| Problem statement |
Copy every line that contains the string "none" from the entries below.

| Data extracts |
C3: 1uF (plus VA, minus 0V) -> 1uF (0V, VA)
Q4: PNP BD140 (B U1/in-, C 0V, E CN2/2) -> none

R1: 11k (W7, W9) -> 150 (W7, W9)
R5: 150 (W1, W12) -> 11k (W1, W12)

* * *

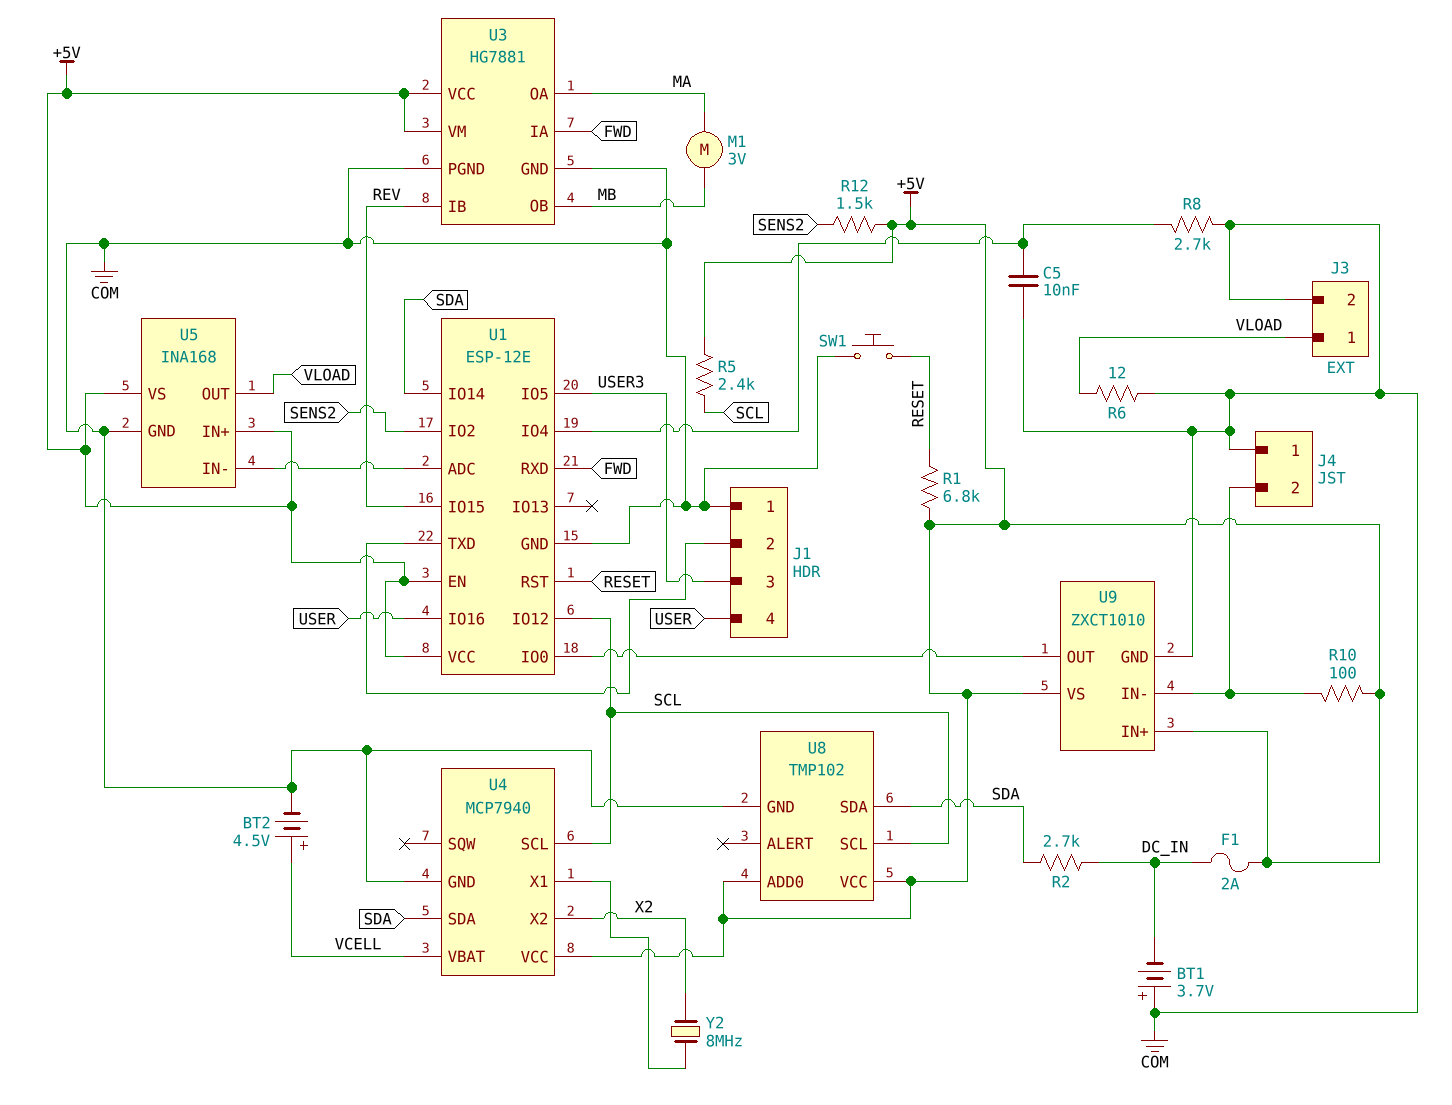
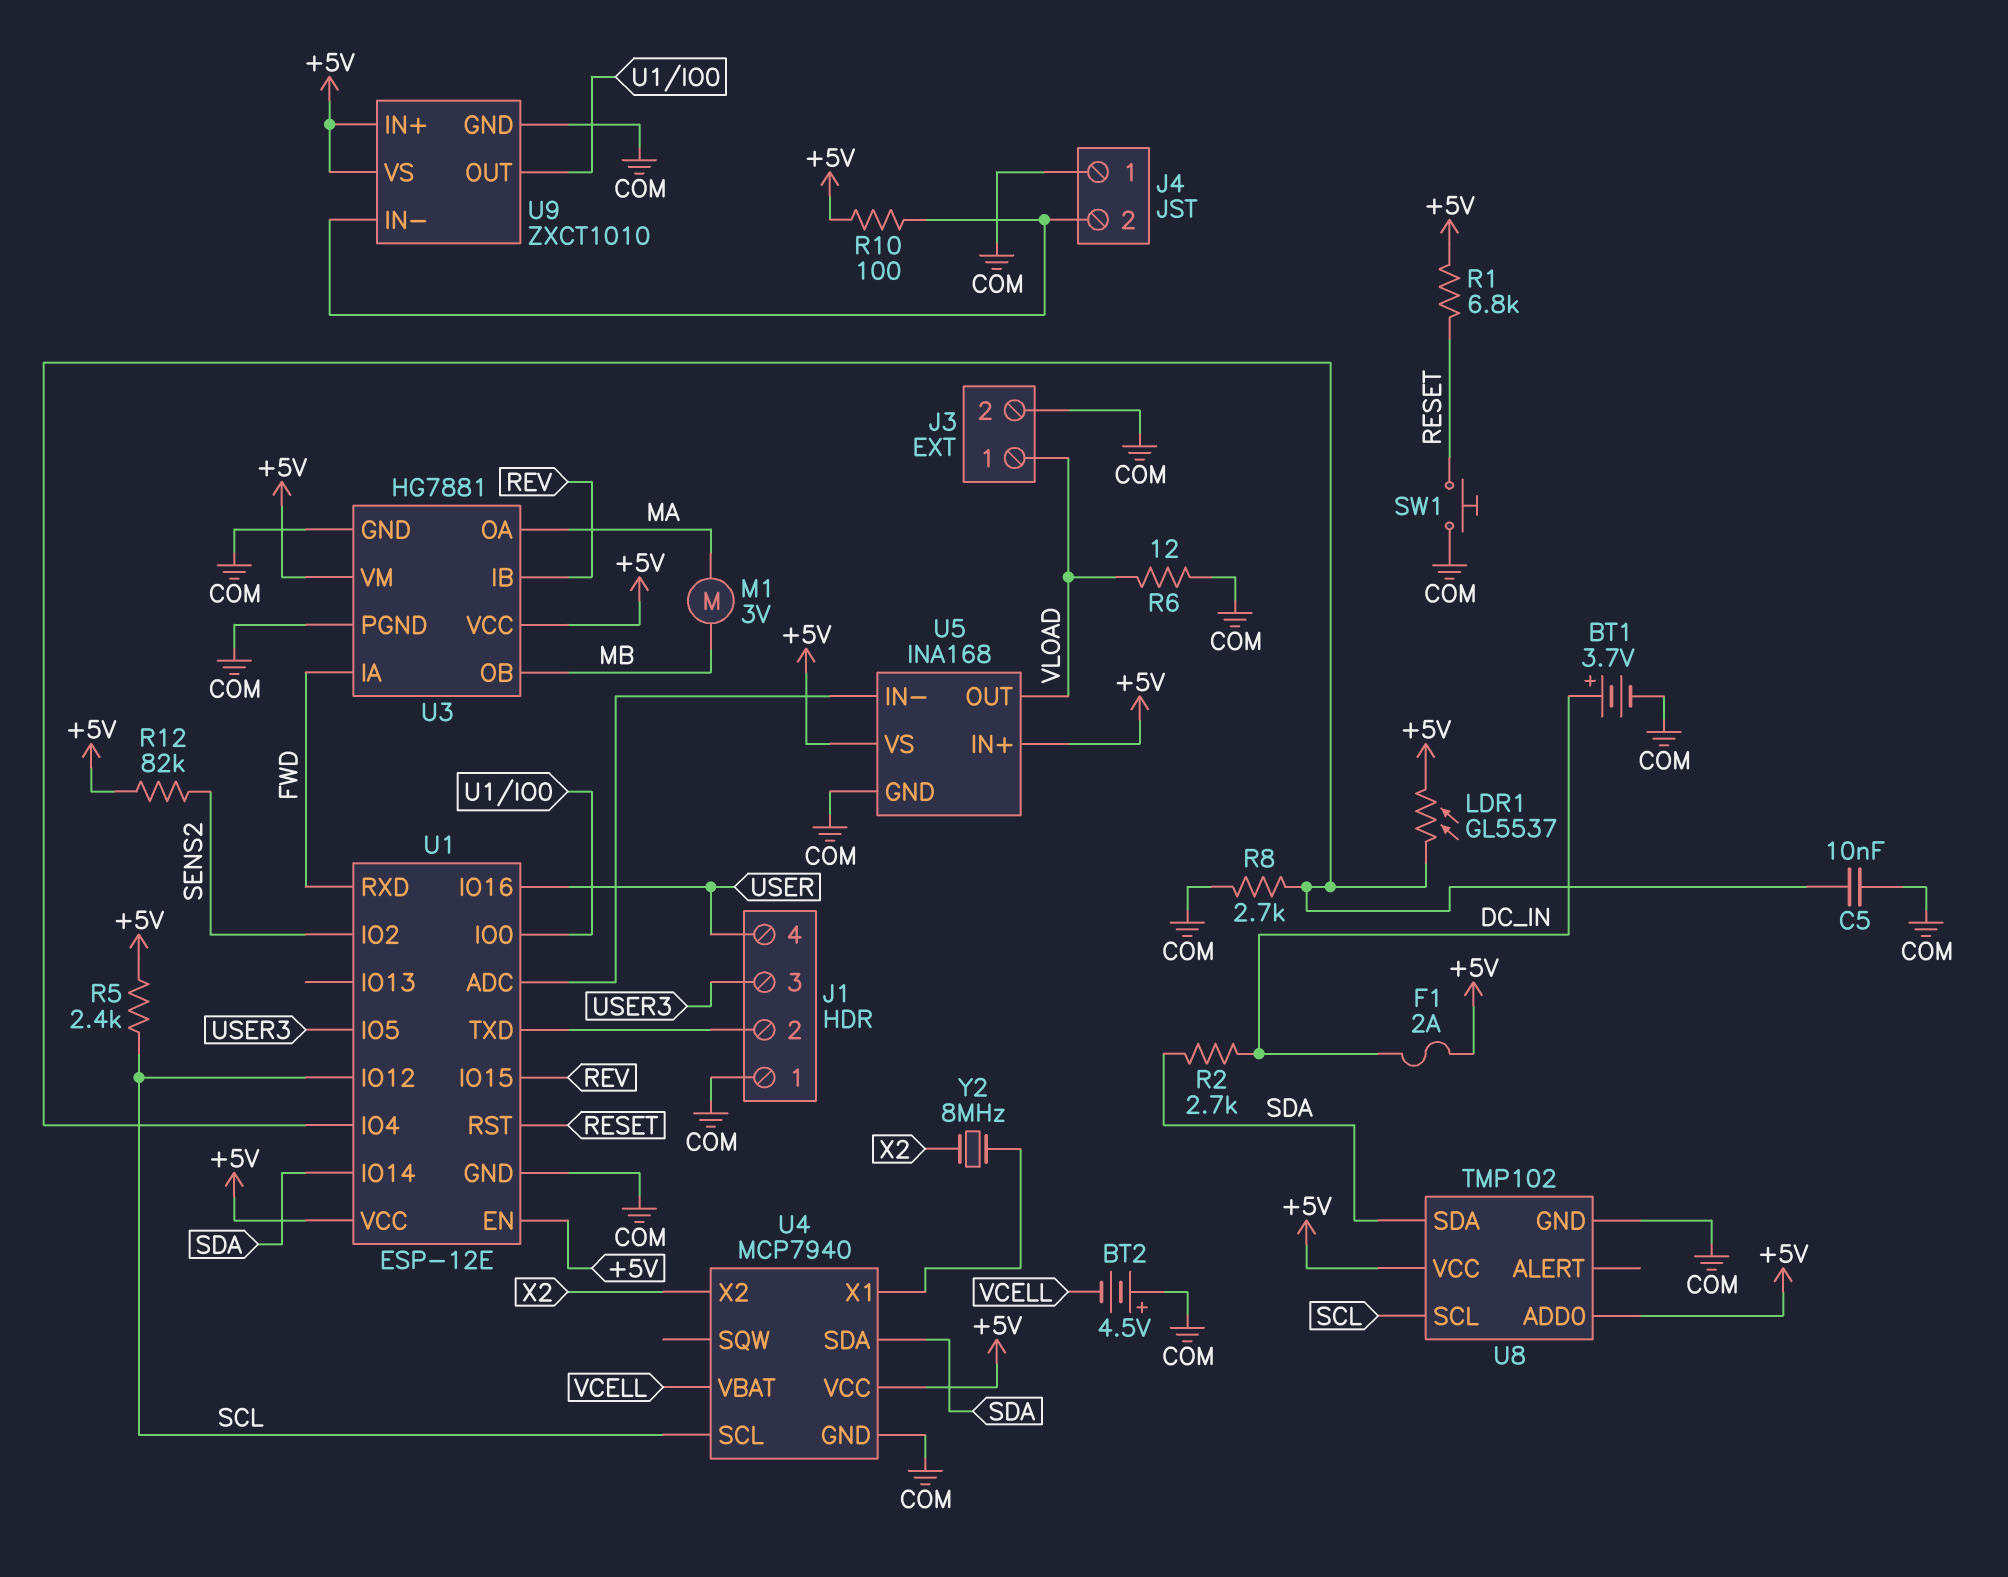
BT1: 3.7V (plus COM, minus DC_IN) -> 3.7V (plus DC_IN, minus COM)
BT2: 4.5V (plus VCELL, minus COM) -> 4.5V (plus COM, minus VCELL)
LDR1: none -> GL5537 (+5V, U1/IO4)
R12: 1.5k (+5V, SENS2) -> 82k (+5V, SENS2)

...

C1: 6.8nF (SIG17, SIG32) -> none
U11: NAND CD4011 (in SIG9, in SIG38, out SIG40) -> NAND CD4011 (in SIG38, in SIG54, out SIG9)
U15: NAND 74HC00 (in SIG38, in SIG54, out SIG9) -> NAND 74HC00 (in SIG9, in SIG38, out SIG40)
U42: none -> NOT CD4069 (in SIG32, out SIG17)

| Result of this exercise |
Q4: PNP BD140 (B U1/in-, C 0V, E CN2/2) -> none
LDR1: none -> GL5537 (+5V, U1/IO4)
C1: 6.8nF (SIG17, SIG32) -> none
U42: none -> NOT CD4069 (in SIG32, out SIG17)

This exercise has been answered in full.